◆ AIM OF THE TASK:
Your copy of the data should match it exactly, except that the pictures are gone.

=== Section Start ===

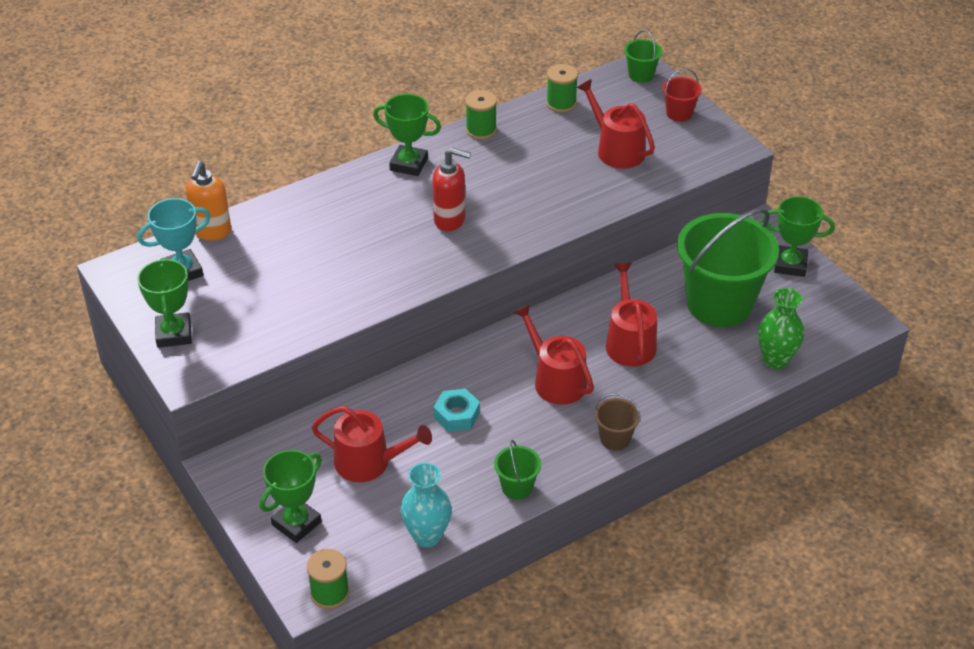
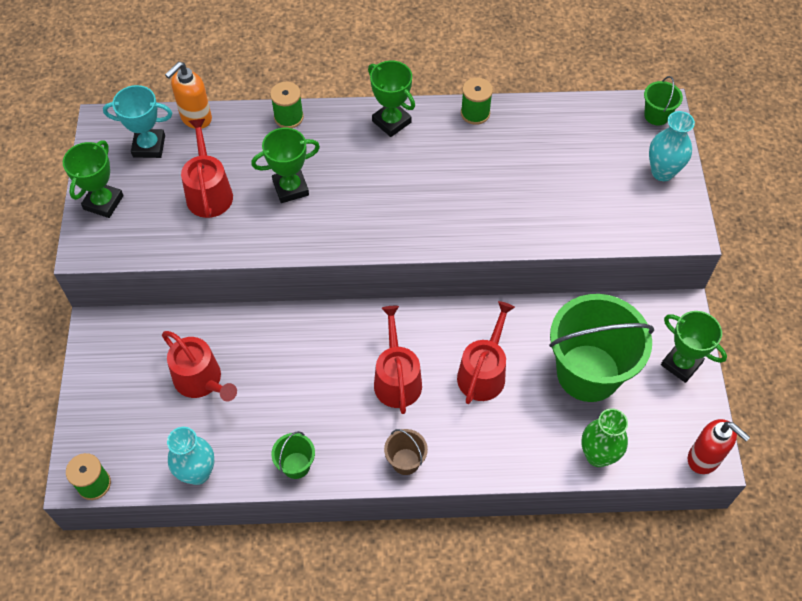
camera: 30 degrees right, 15 degrees up
(296, 523) = (113, 407): green trophy -> green trophy (290, 188)
(450, 220) = (386, 193): red soap dispenser -> red soap dispenser (704, 459)
(456, 415) = (296, 371): turquoise nut -> none
(561, 103) = (563, 115): green spool -> green spool (288, 117)
(616, 149) = (578, 185): red watering can -> red watering can (209, 192)
(679, 113) = (662, 172): red bucket -> turquoise vase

=== Section End ===

◆ RESULT:
camera: 30 degrees right, 15 degrees up
(296, 523) = (113, 407): green trophy -> green trophy (290, 188)
(450, 220) = (386, 193): red soap dispenser -> red soap dispenser (704, 459)
(456, 415) = (296, 371): turquoise nut -> none
(561, 103) = (563, 115): green spool -> green spool (288, 117)
(616, 149) = (578, 185): red watering can -> red watering can (209, 192)
(679, 113) = (662, 172): red bucket -> turquoise vase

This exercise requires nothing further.